WHAT TO WORK ON: Taking the entries below, transcribe only the lines starting with the one with "SCALE1 pin SCK: 11 -> MI" and going on through the one with "AUDIO2 pin RX: RX -> TX", exactly as written, without the pictures.

(SUPPLIED ENTRIES Opens)

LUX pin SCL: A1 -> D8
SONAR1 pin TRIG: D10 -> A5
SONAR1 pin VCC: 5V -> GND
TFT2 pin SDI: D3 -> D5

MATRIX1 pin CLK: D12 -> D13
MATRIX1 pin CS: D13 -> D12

(SUPPLIED ENTRIES Closes)
(SUPPLIED ENTRIES Opens)

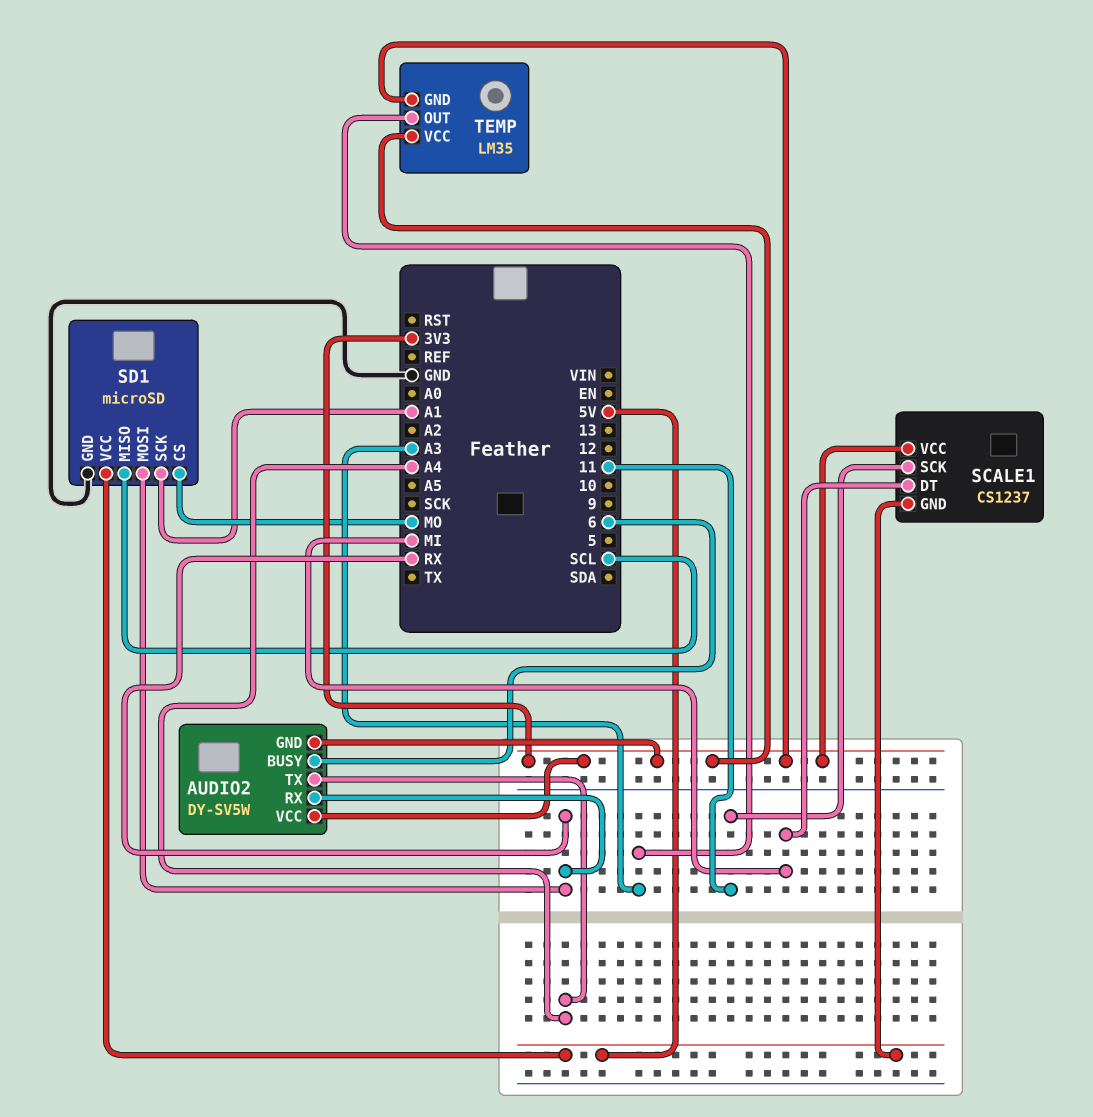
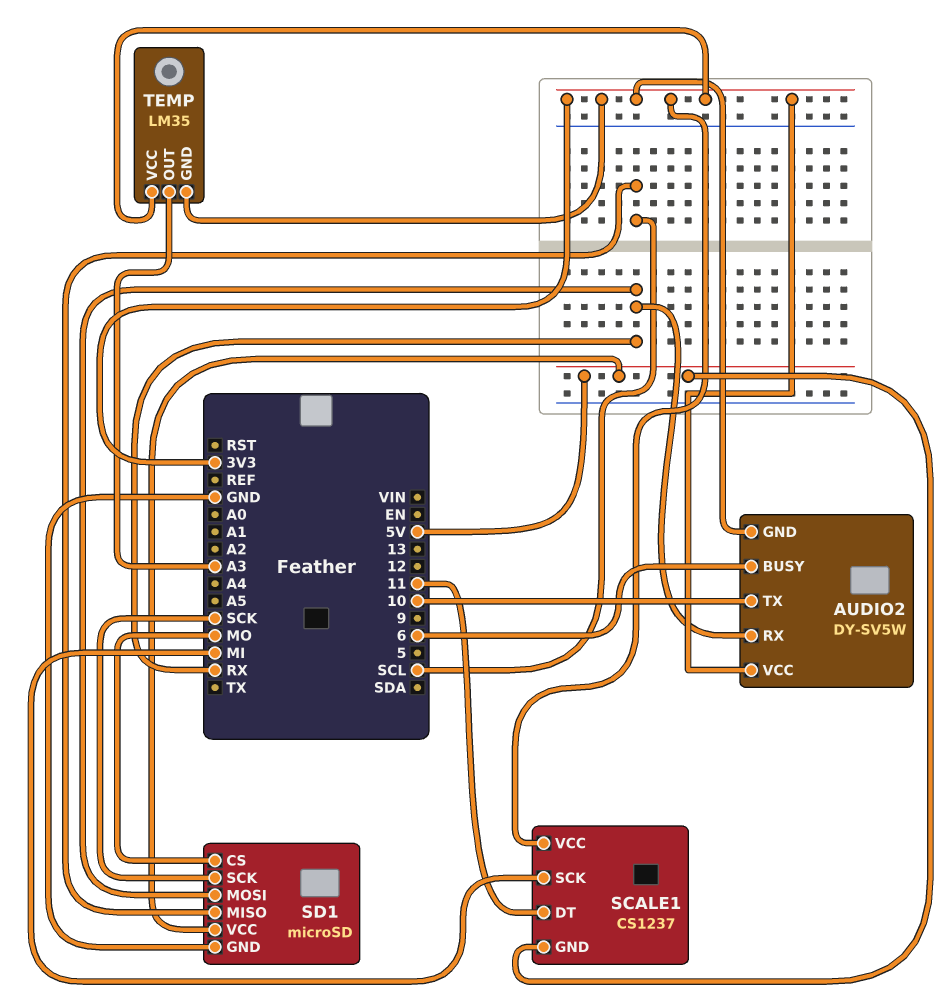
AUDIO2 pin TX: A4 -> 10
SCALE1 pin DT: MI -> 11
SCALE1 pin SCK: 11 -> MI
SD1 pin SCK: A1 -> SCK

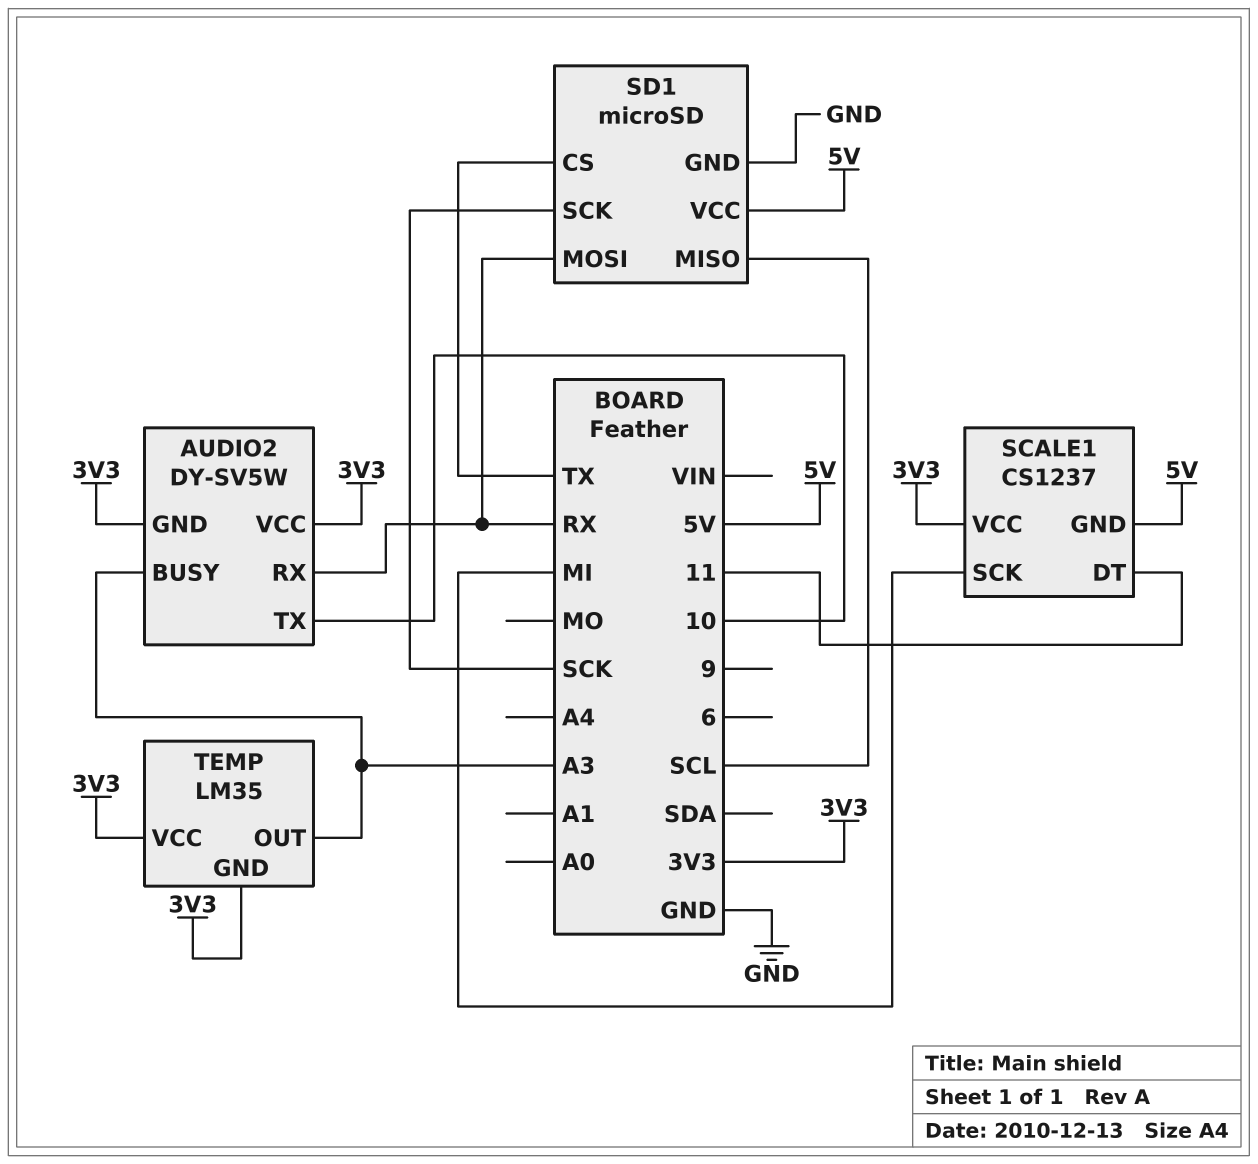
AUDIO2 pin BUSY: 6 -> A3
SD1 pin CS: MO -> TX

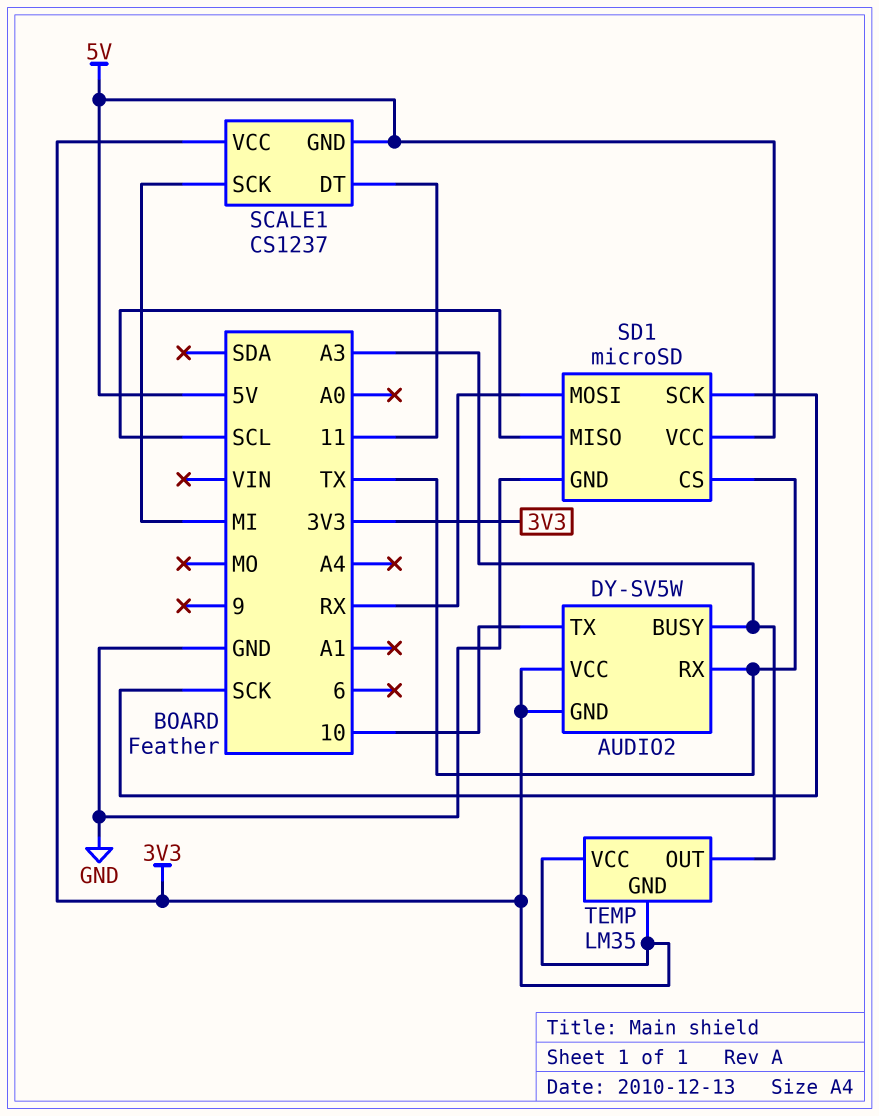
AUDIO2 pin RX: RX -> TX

(SUPPLIED ENTRIES Closes)

TASK RESPONSE:
SCALE1 pin SCK: 11 -> MI
SD1 pin SCK: A1 -> SCK

AUDIO2 pin BUSY: 6 -> A3
SD1 pin CS: MO -> TX

AUDIO2 pin RX: RX -> TX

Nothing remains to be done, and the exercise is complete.